● **Records to process**:
*** Begin section ***

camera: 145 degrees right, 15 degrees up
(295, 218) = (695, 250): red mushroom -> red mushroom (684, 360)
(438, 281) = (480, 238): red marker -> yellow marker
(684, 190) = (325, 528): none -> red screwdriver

*** End section ***
*** Begin section ***

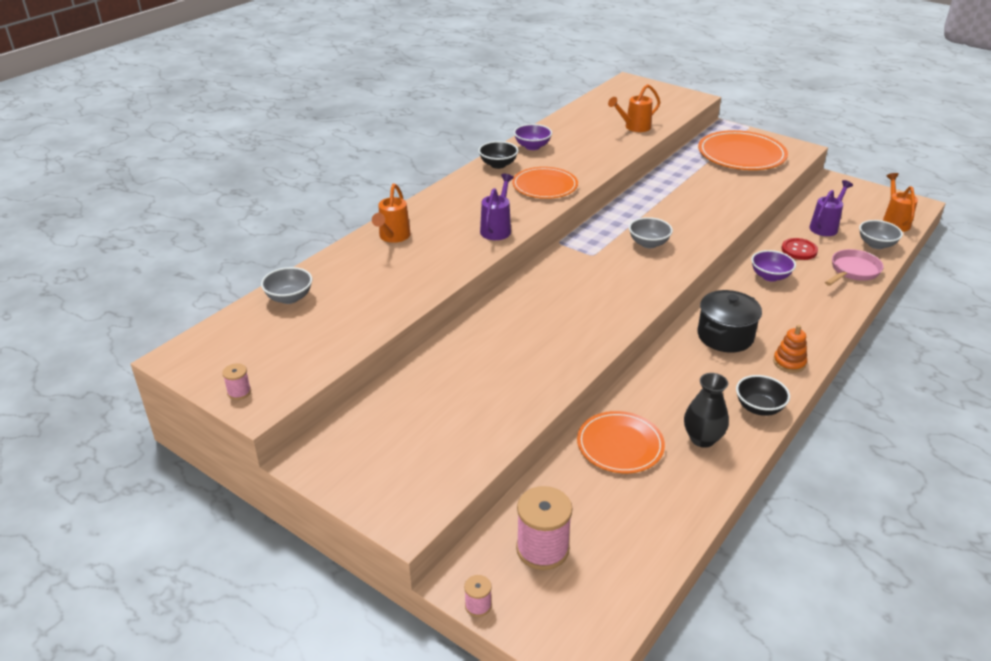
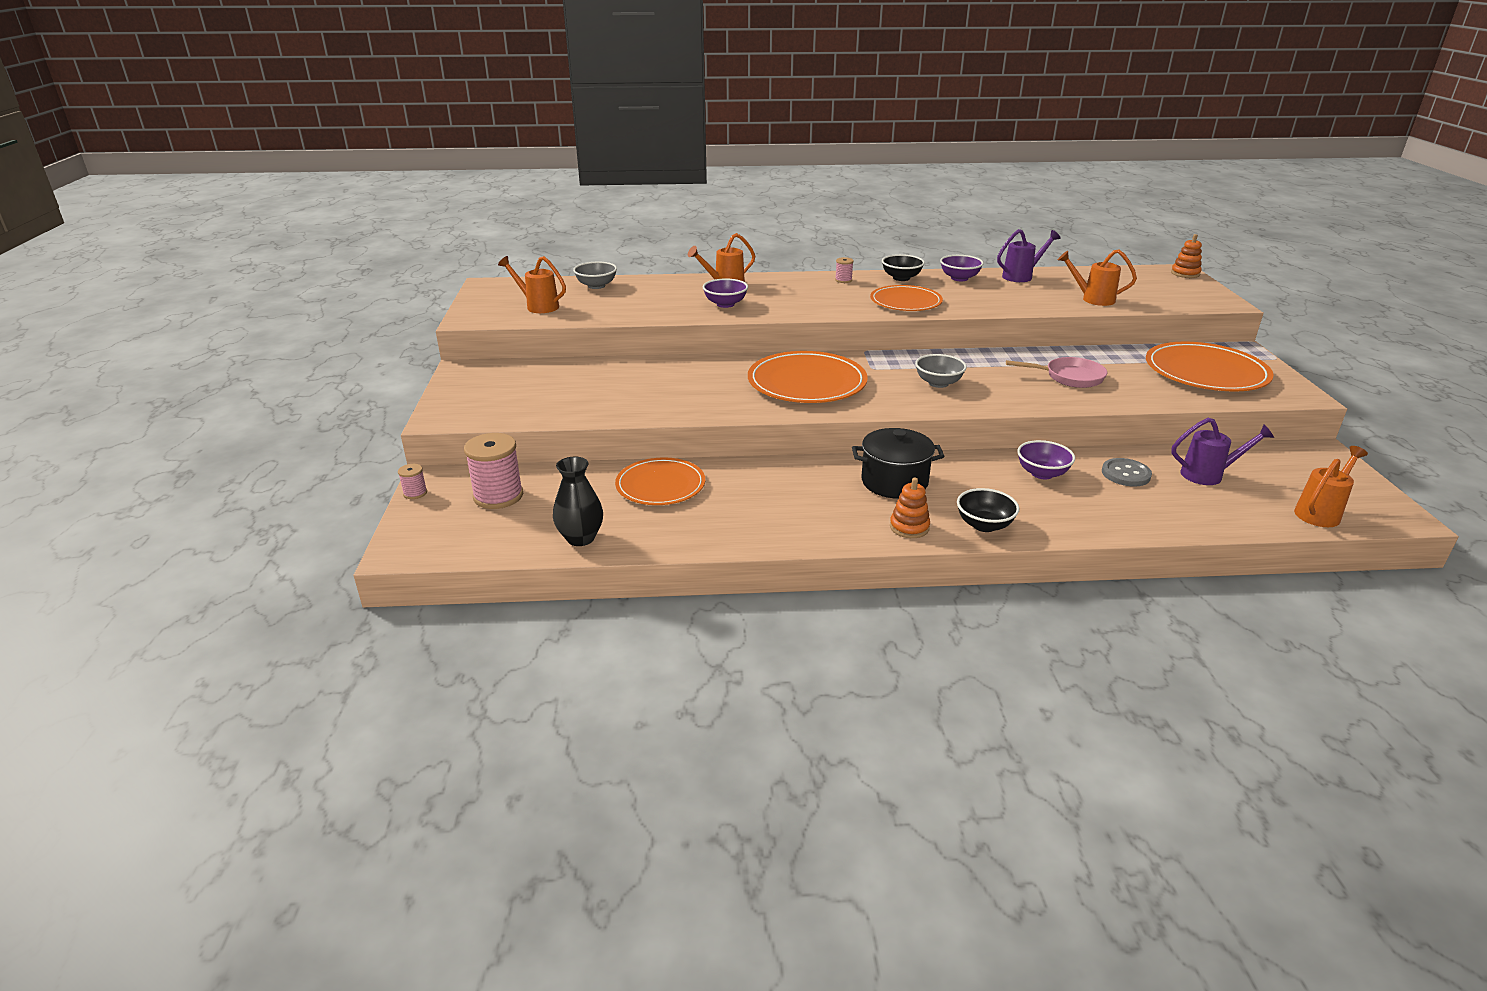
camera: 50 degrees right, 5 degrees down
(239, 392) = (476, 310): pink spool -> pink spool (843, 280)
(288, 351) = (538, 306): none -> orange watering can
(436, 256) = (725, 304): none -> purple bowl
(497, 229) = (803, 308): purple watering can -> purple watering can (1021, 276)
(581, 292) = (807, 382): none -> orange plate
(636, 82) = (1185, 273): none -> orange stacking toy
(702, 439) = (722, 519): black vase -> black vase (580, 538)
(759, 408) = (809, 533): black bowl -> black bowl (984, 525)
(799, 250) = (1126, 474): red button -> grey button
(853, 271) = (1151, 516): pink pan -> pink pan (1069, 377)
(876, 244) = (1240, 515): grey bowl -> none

*** End section ***

● **What to produce**: Would you retype the lines above from the one with "camera: 145 degrees right, 15 degrees up" down to the one with "(684, 190) = (325, 528): none", word for word, both ends included and no other lines?

● **Exercise result**:
camera: 145 degrees right, 15 degrees up
(295, 218) = (695, 250): red mushroom -> red mushroom (684, 360)
(438, 281) = (480, 238): red marker -> yellow marker
(684, 190) = (325, 528): none -> red screwdriver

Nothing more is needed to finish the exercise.